_TASK DETAILS_
In the entries below, find each line with the word "button" and return it.

═════ RECORDS FOR PROCESSING

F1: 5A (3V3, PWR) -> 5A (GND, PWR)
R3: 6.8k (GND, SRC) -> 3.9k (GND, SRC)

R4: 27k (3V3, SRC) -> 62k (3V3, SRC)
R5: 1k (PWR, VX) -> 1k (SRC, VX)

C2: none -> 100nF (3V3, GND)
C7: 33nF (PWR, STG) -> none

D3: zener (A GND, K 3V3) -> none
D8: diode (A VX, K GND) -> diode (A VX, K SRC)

══════════
═════ RECORDS FOR PROCESSING

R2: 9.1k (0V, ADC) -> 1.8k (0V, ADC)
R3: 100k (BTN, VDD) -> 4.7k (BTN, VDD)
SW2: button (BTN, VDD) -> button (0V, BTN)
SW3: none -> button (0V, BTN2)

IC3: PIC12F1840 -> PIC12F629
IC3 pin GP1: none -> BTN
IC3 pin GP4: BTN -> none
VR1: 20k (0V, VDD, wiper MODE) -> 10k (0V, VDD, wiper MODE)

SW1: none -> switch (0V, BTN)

══════════
═════ RECORDS FOR PROCESSING

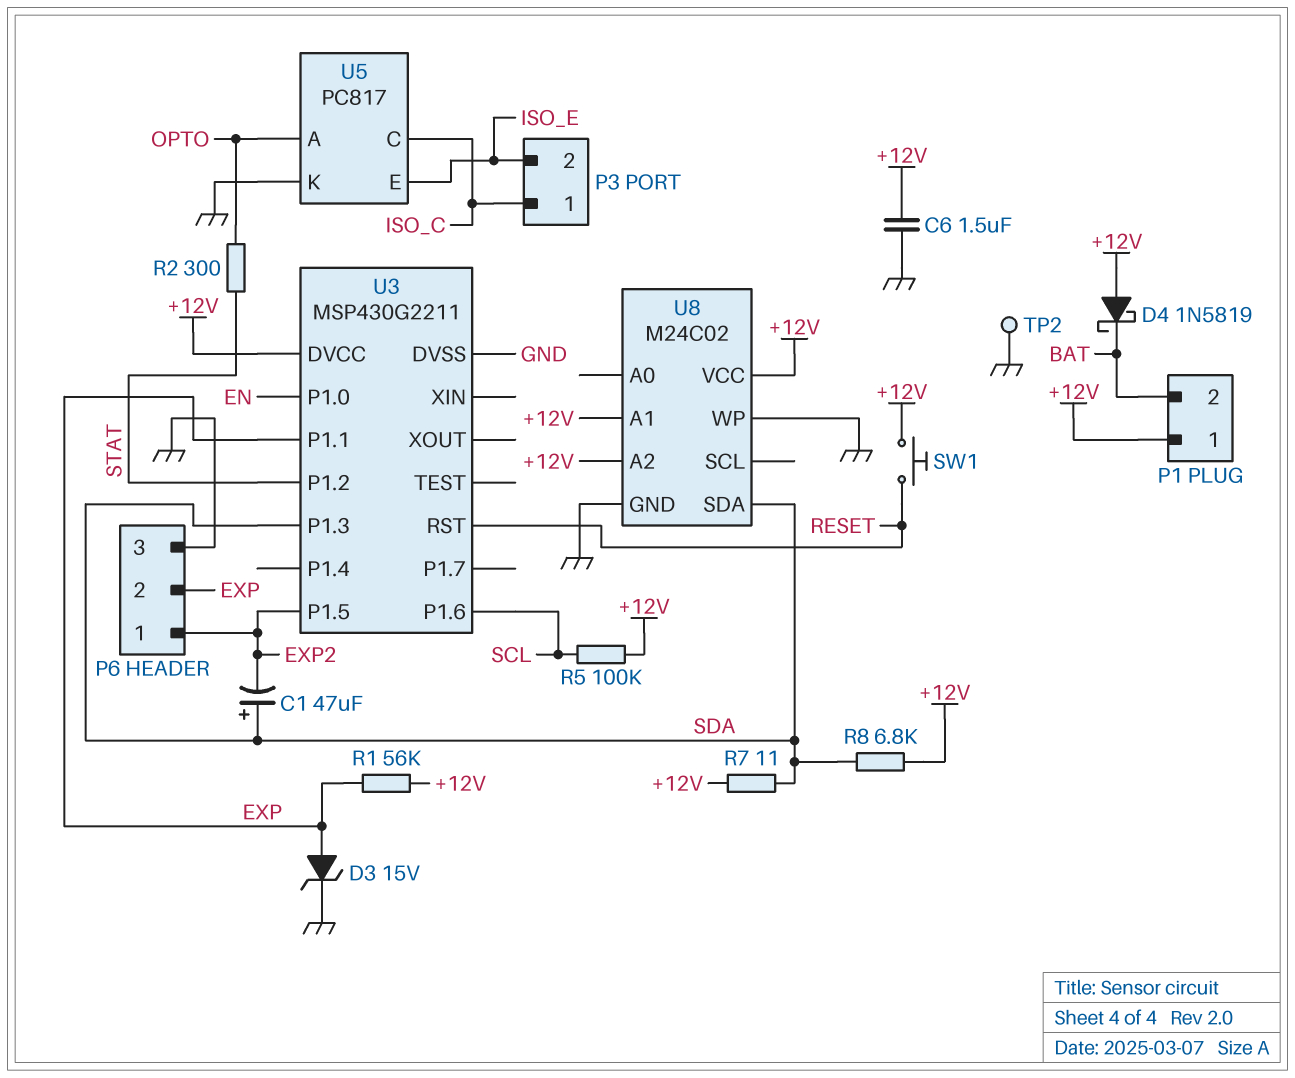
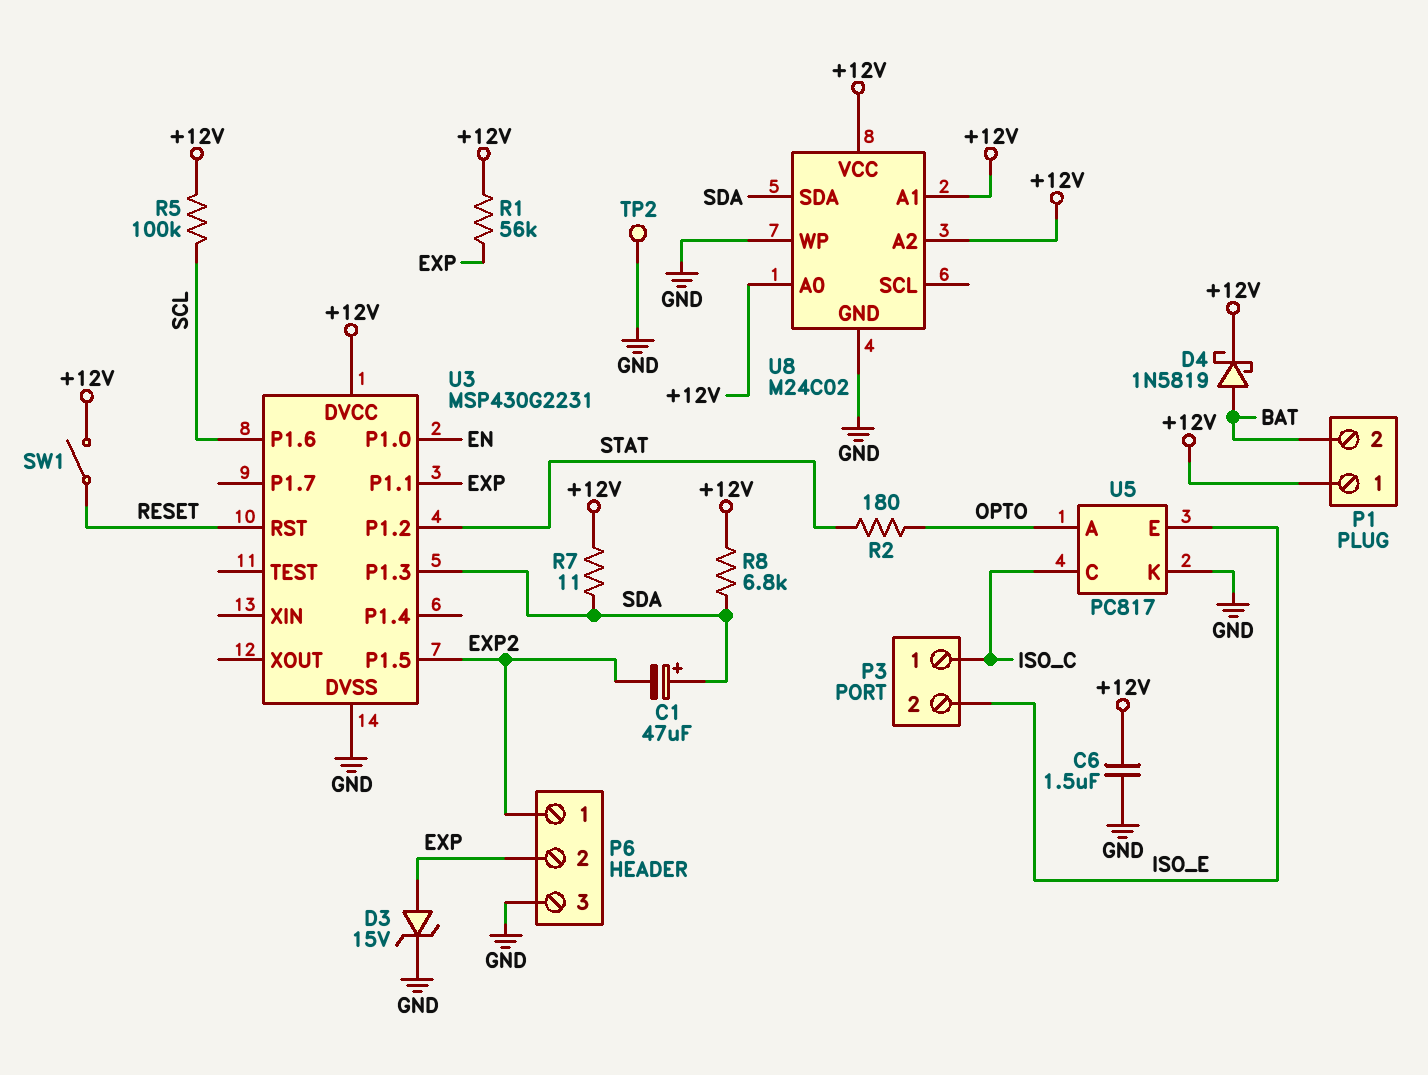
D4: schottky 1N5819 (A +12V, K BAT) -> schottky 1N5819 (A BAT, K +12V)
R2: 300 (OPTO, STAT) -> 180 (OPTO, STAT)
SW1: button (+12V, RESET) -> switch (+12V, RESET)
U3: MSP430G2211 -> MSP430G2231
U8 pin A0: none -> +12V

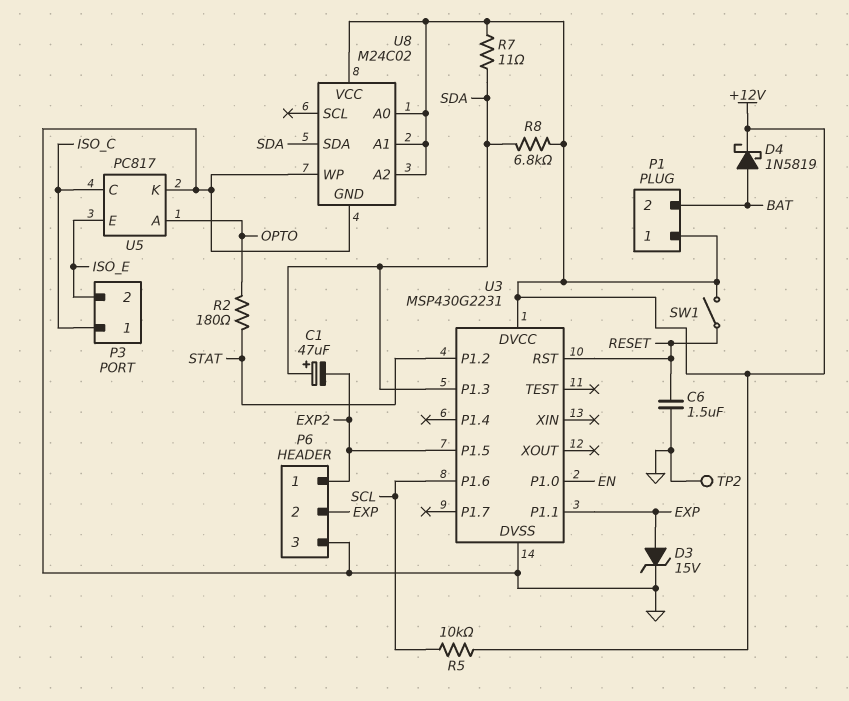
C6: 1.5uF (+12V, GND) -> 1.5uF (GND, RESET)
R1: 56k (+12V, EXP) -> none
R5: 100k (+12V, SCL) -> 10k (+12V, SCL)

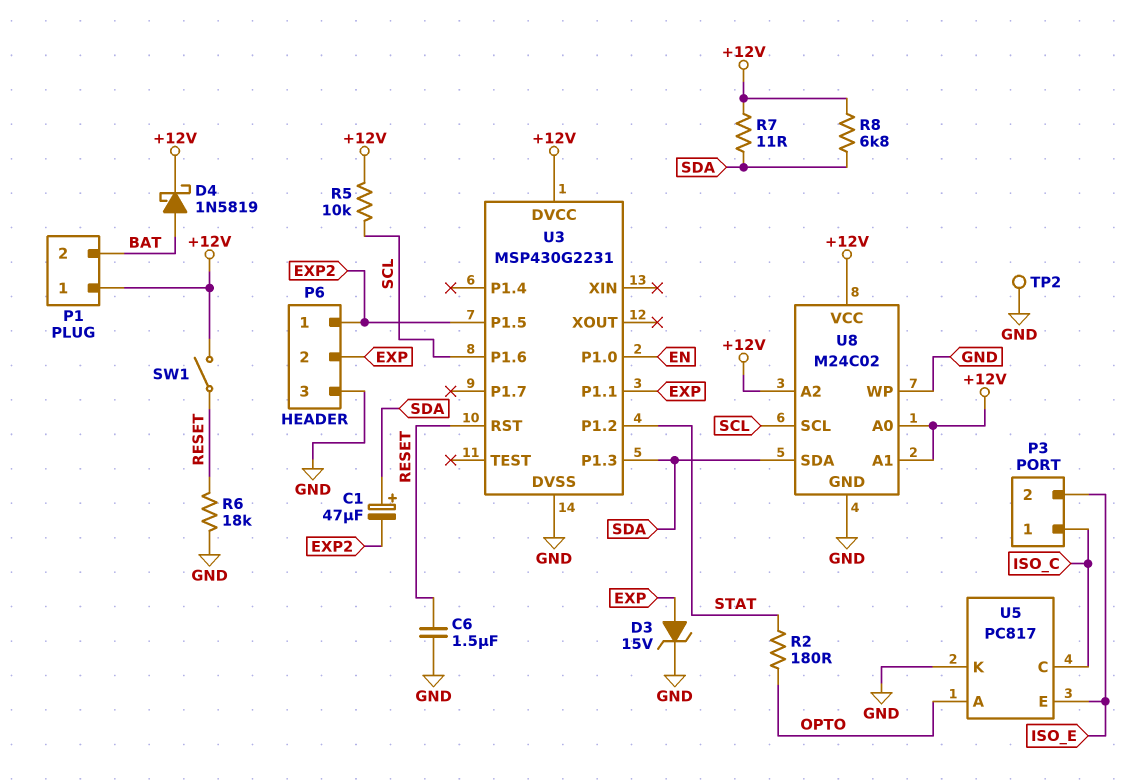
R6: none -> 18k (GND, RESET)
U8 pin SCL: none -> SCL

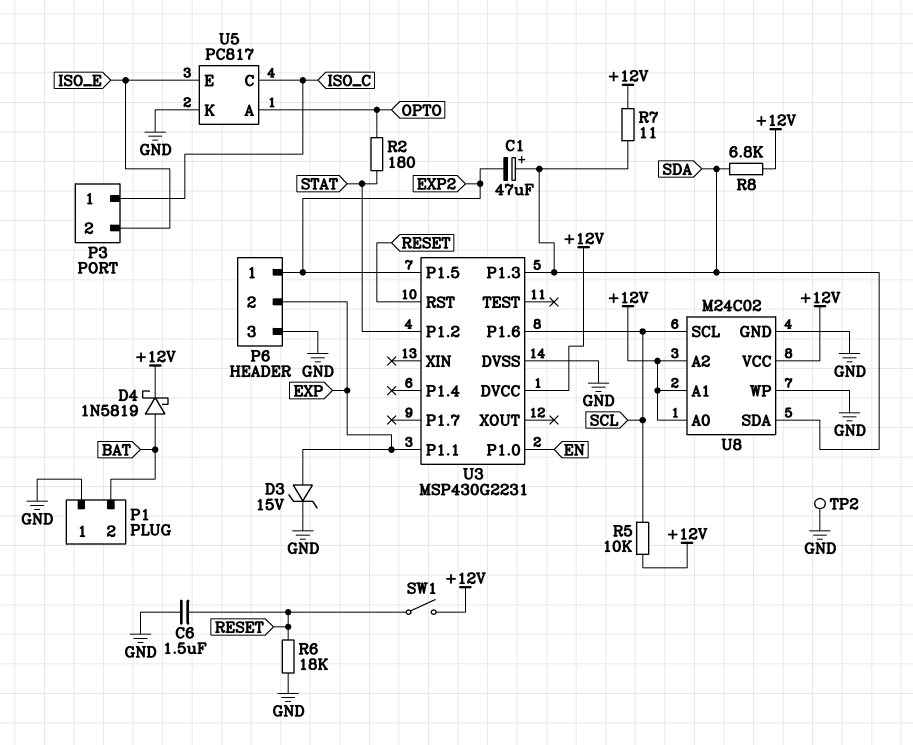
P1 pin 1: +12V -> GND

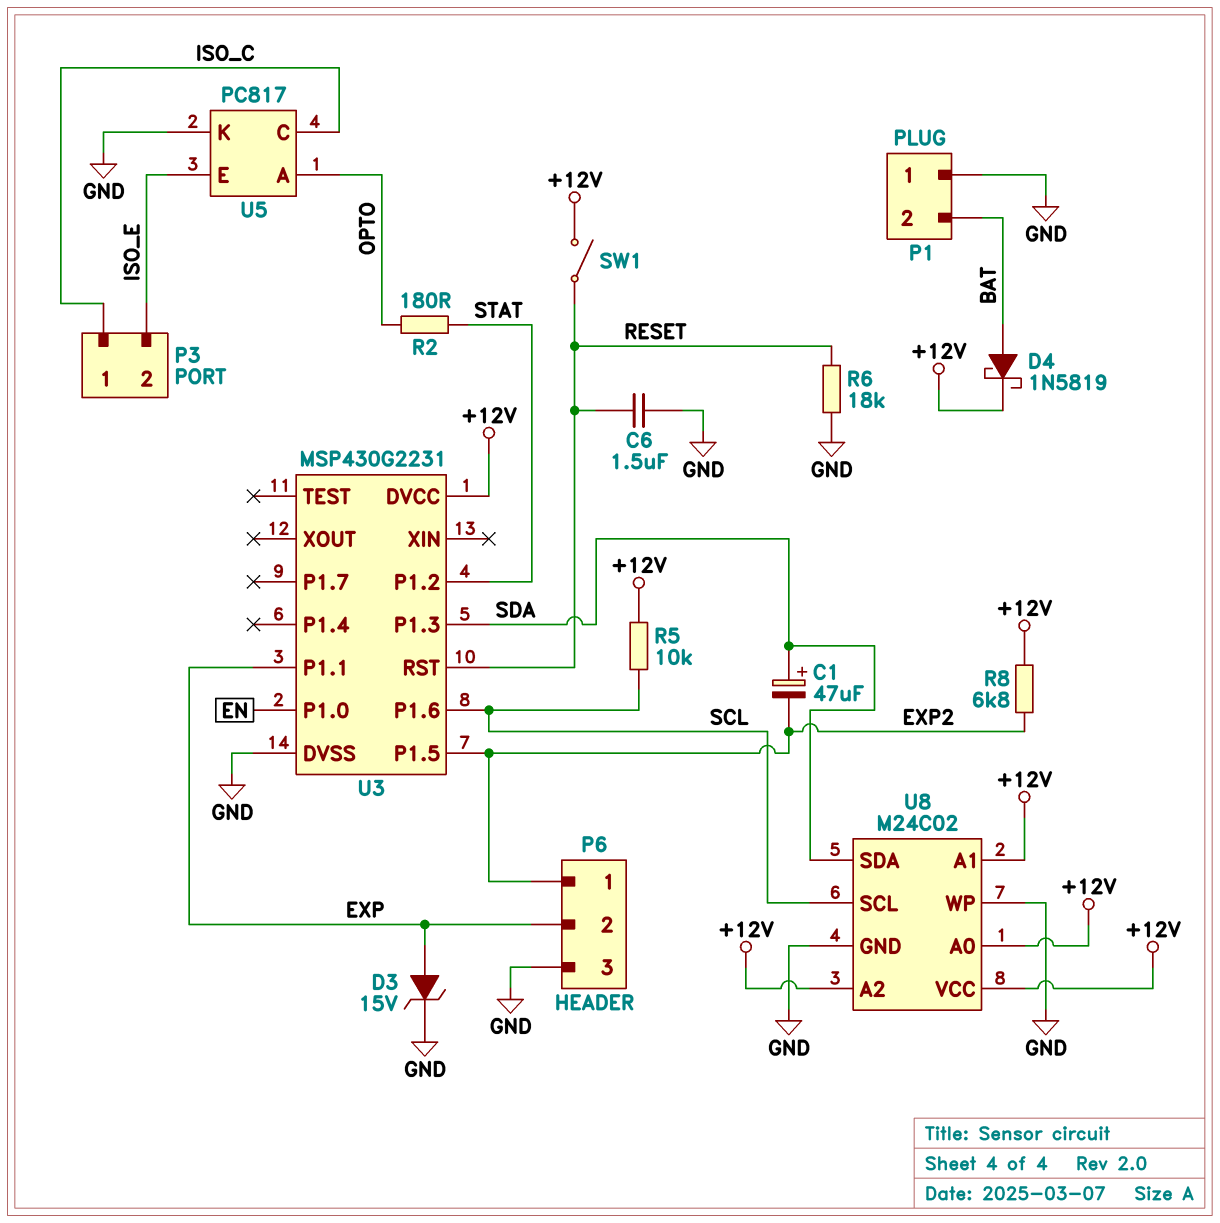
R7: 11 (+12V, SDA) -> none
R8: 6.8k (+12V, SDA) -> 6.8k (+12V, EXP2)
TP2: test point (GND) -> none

══════════

_SOLUTION FOR THIS PROBLEM_
SW2: button (BTN, VDD) -> button (0V, BTN)
SW3: none -> button (0V, BTN2)
SW1: button (+12V, RESET) -> switch (+12V, RESET)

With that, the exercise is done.